What this task involves -> Below are the records; how many of their lines contain "plate"? Reply only with that figure.

Dataset excerpts ->

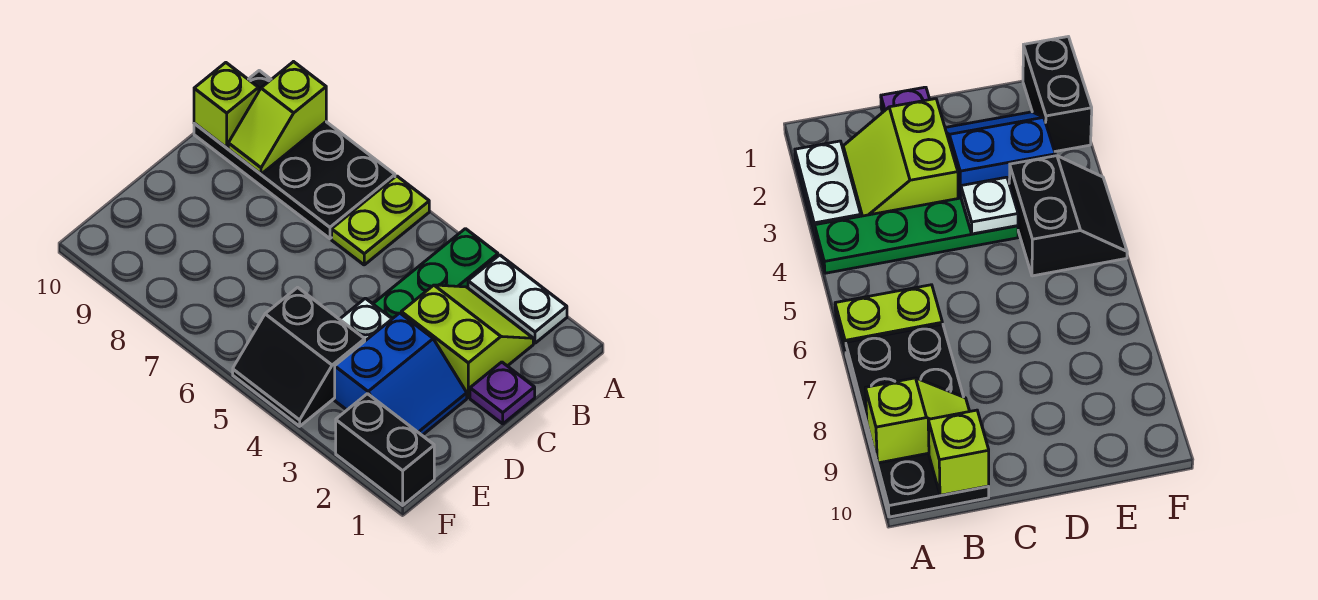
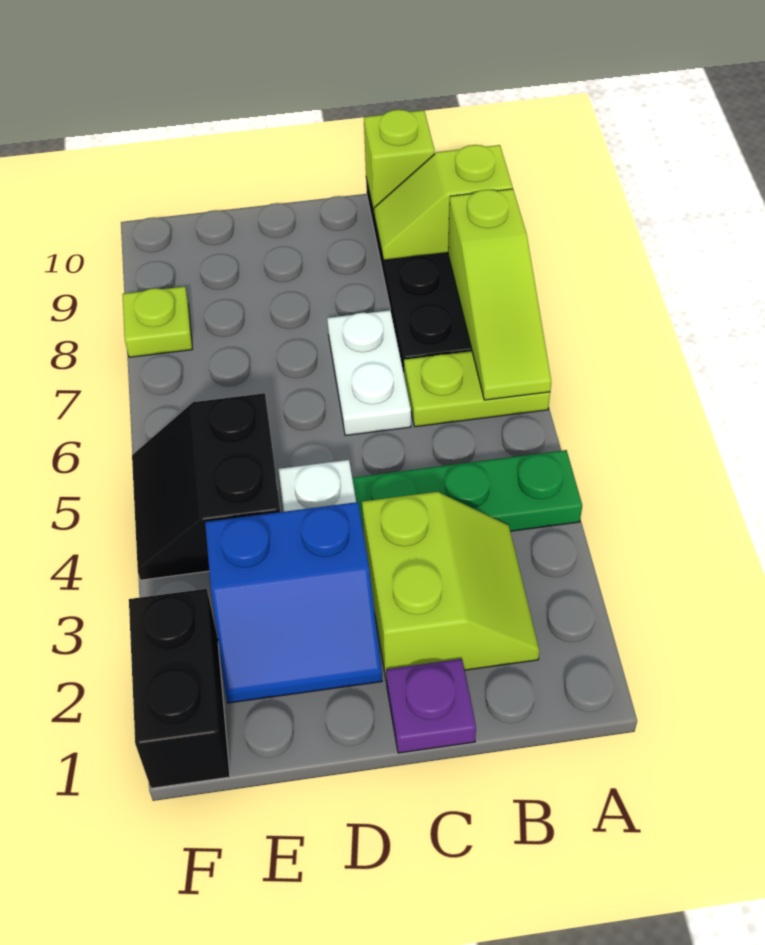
white plate A2:A3 level 1 -> white plate C6:C7 level 1
none -> lime slope A6:A8 level 2 top 8
none -> lime plate F8 level 1

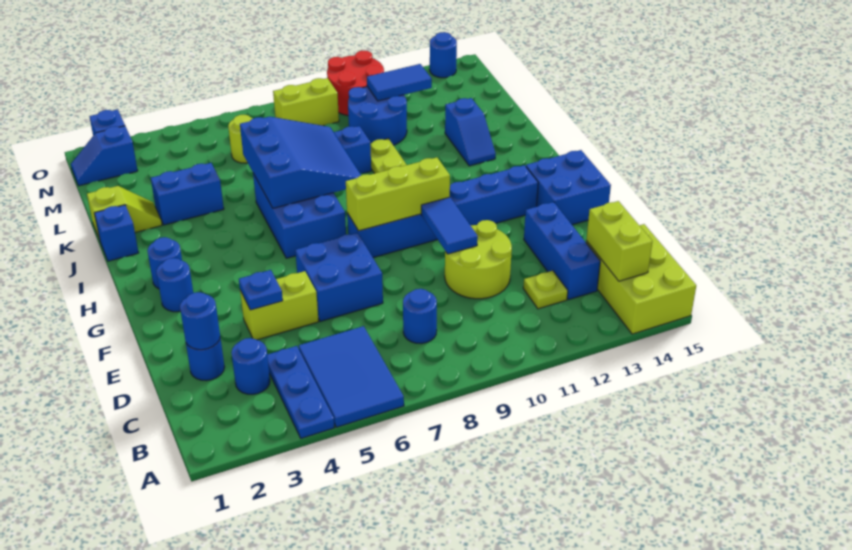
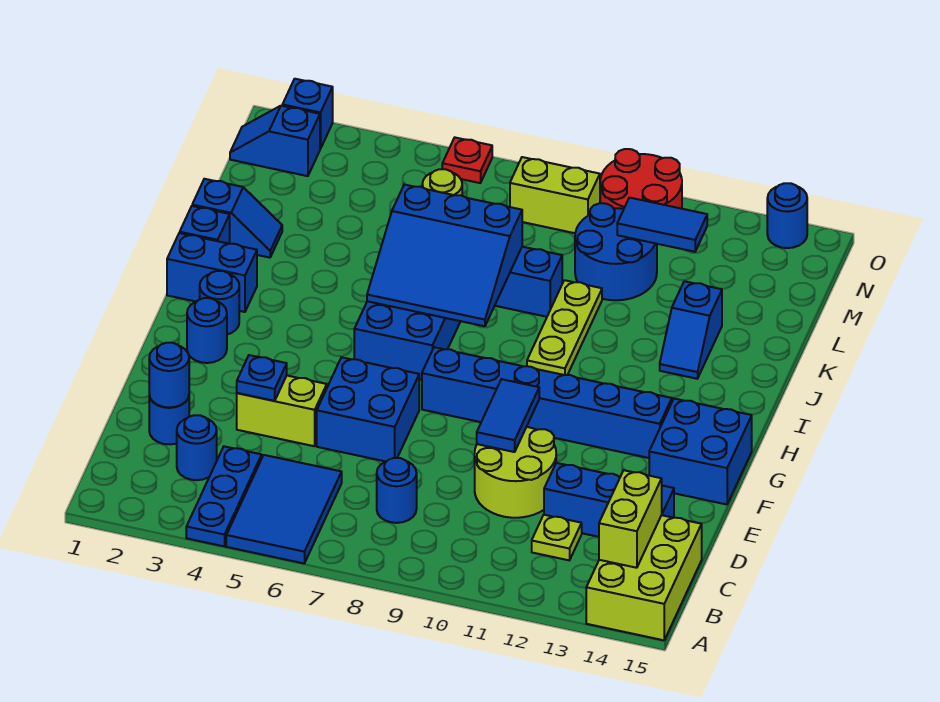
blue brick C13:E13 level 1 -> blue brick D12:D14 level 1
lime brick G8:G10 level 2 -> none
blue slope I6:K8 level 2 top 6 -> blue slope I6:K8 level 2 top K
lime slope K1:K2 level 1 top 1 -> blue slope K1:K2 level 1 top 1
blue brick K3:K4 level 1 -> blue brick I1:I2 level 1
none -> red plate O6 level 1

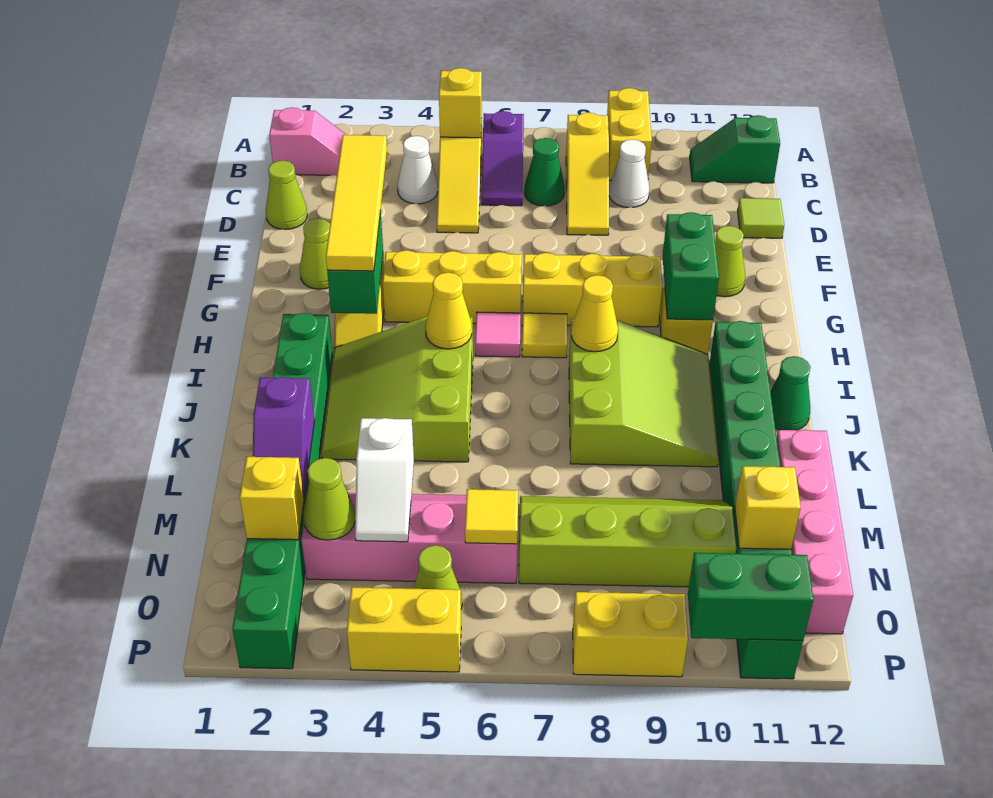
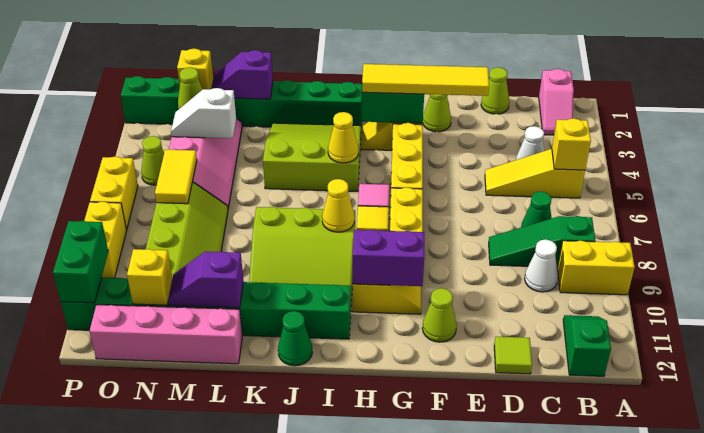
purple slope B6:C6 level 1 top B -> purple slope L11:M11 level 2 top L
yellow slope B8:D8 level 1 top B -> green slope B8:D8 level 1 top B
green brick G10:H10 level 2 -> purple brick G10:H10 level 2
yellow tile N6 level 2 -> yellow tile N6:N7 level 2
yellow brick P4:P5 level 1 -> yellow brick P6:P7 level 1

The answer -> 3